Segment Open
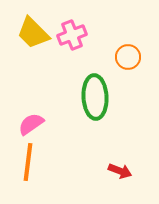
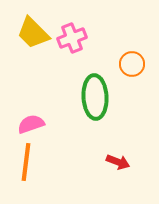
pink cross: moved 3 px down
orange circle: moved 4 px right, 7 px down
pink semicircle: rotated 16 degrees clockwise
orange line: moved 2 px left
red arrow: moved 2 px left, 9 px up
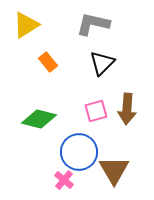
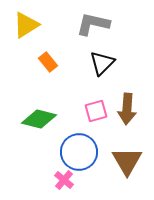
brown triangle: moved 13 px right, 9 px up
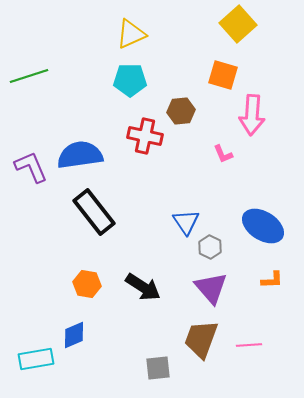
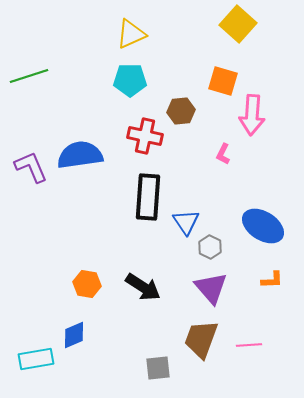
yellow square: rotated 6 degrees counterclockwise
orange square: moved 6 px down
pink L-shape: rotated 50 degrees clockwise
black rectangle: moved 54 px right, 15 px up; rotated 42 degrees clockwise
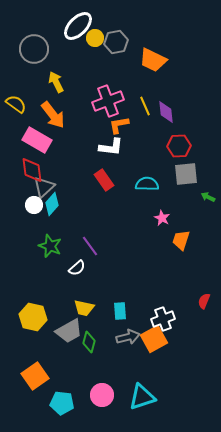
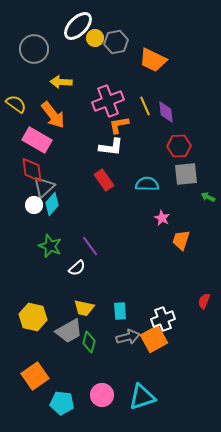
yellow arrow at (56, 82): moved 5 px right; rotated 60 degrees counterclockwise
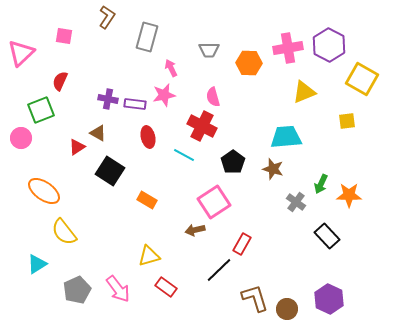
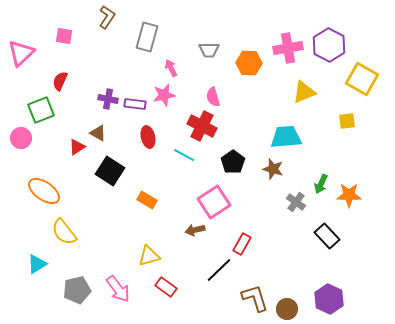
gray pentagon at (77, 290): rotated 12 degrees clockwise
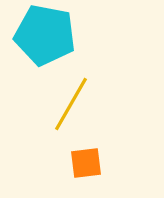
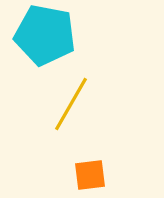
orange square: moved 4 px right, 12 px down
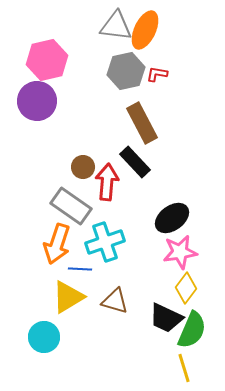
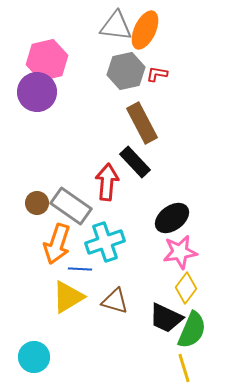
purple circle: moved 9 px up
brown circle: moved 46 px left, 36 px down
cyan circle: moved 10 px left, 20 px down
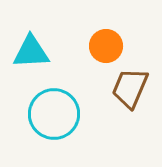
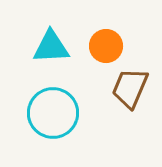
cyan triangle: moved 20 px right, 5 px up
cyan circle: moved 1 px left, 1 px up
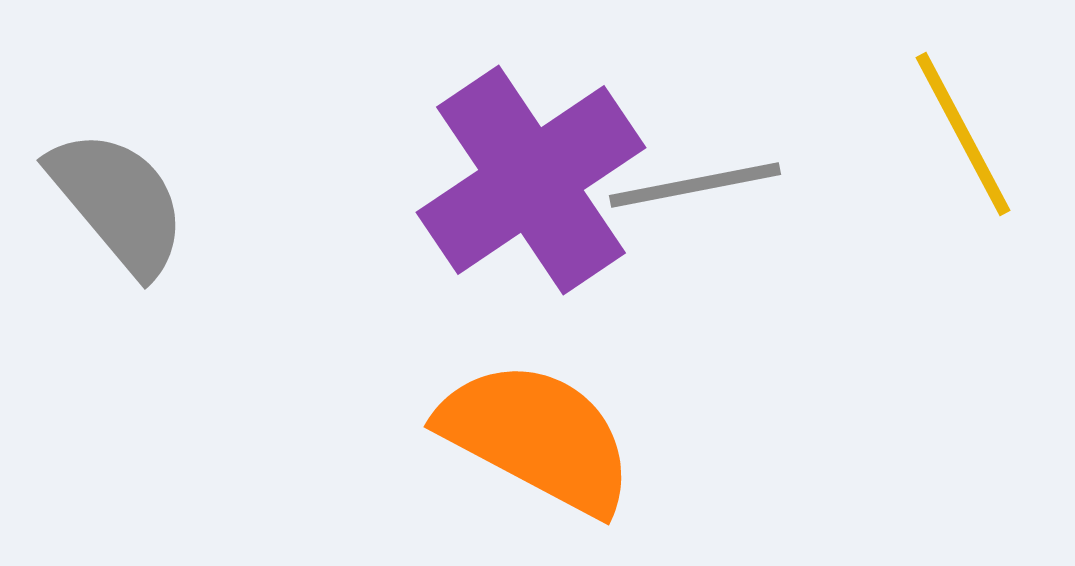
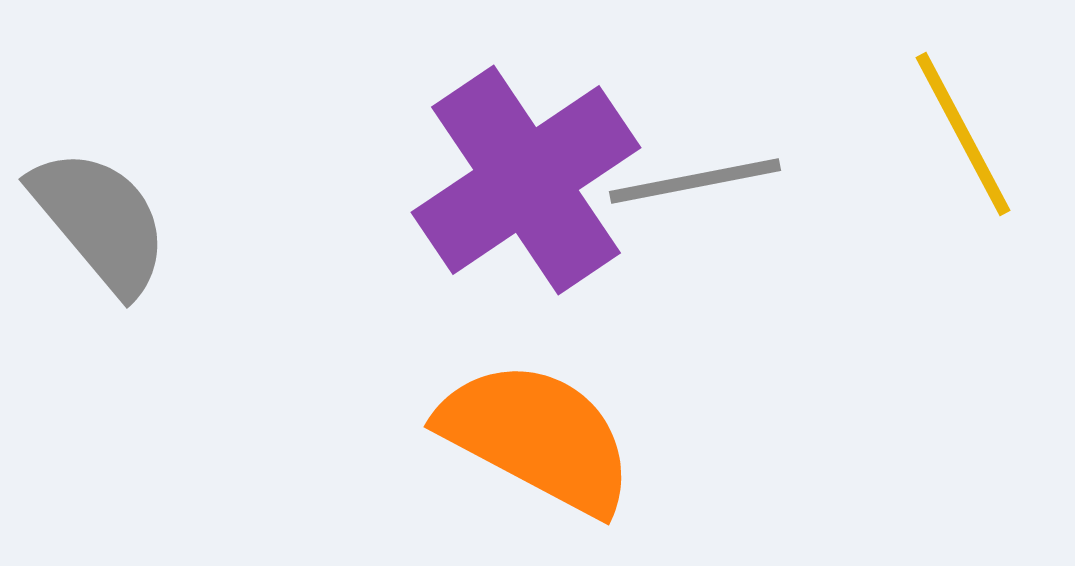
purple cross: moved 5 px left
gray line: moved 4 px up
gray semicircle: moved 18 px left, 19 px down
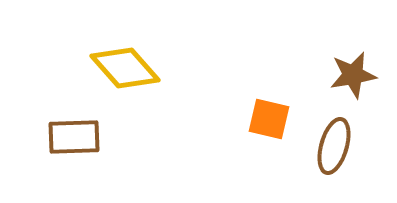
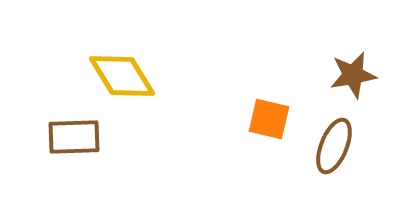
yellow diamond: moved 3 px left, 8 px down; rotated 10 degrees clockwise
brown ellipse: rotated 6 degrees clockwise
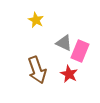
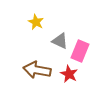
yellow star: moved 2 px down
gray triangle: moved 4 px left, 2 px up
brown arrow: rotated 120 degrees clockwise
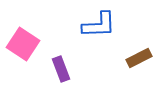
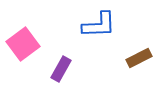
Segment Closed
_Task prompt_
Only the pictures may be dropped when you copy the data above; everything else stays exact.

_Solution_
pink cross: moved 3 px down
orange circle: moved 4 px right, 7 px down
pink semicircle: rotated 16 degrees clockwise
orange line: moved 2 px left
red arrow: moved 2 px left, 9 px up
brown triangle: moved 13 px right, 9 px up
yellow square: rotated 6 degrees counterclockwise
orange square: moved 6 px down
pink L-shape: rotated 50 degrees clockwise
black rectangle: moved 54 px right, 15 px up; rotated 42 degrees clockwise
yellow arrow at (56, 82): moved 5 px right; rotated 60 degrees counterclockwise
gray pentagon at (77, 290): rotated 12 degrees clockwise
orange square: moved 4 px right, 12 px down
purple circle: moved 9 px up
brown circle: moved 46 px left, 36 px down
cyan circle: moved 10 px left, 20 px down
cyan triangle: moved 20 px right, 5 px up
cyan circle: moved 1 px left, 1 px up
purple cross: moved 5 px left
gray line: moved 4 px up
gray semicircle: moved 18 px left, 19 px down
yellow diamond: moved 3 px left, 8 px down; rotated 10 degrees clockwise
brown ellipse: rotated 6 degrees clockwise
yellow star: moved 2 px down
gray triangle: moved 4 px left, 2 px up
brown arrow: rotated 120 degrees clockwise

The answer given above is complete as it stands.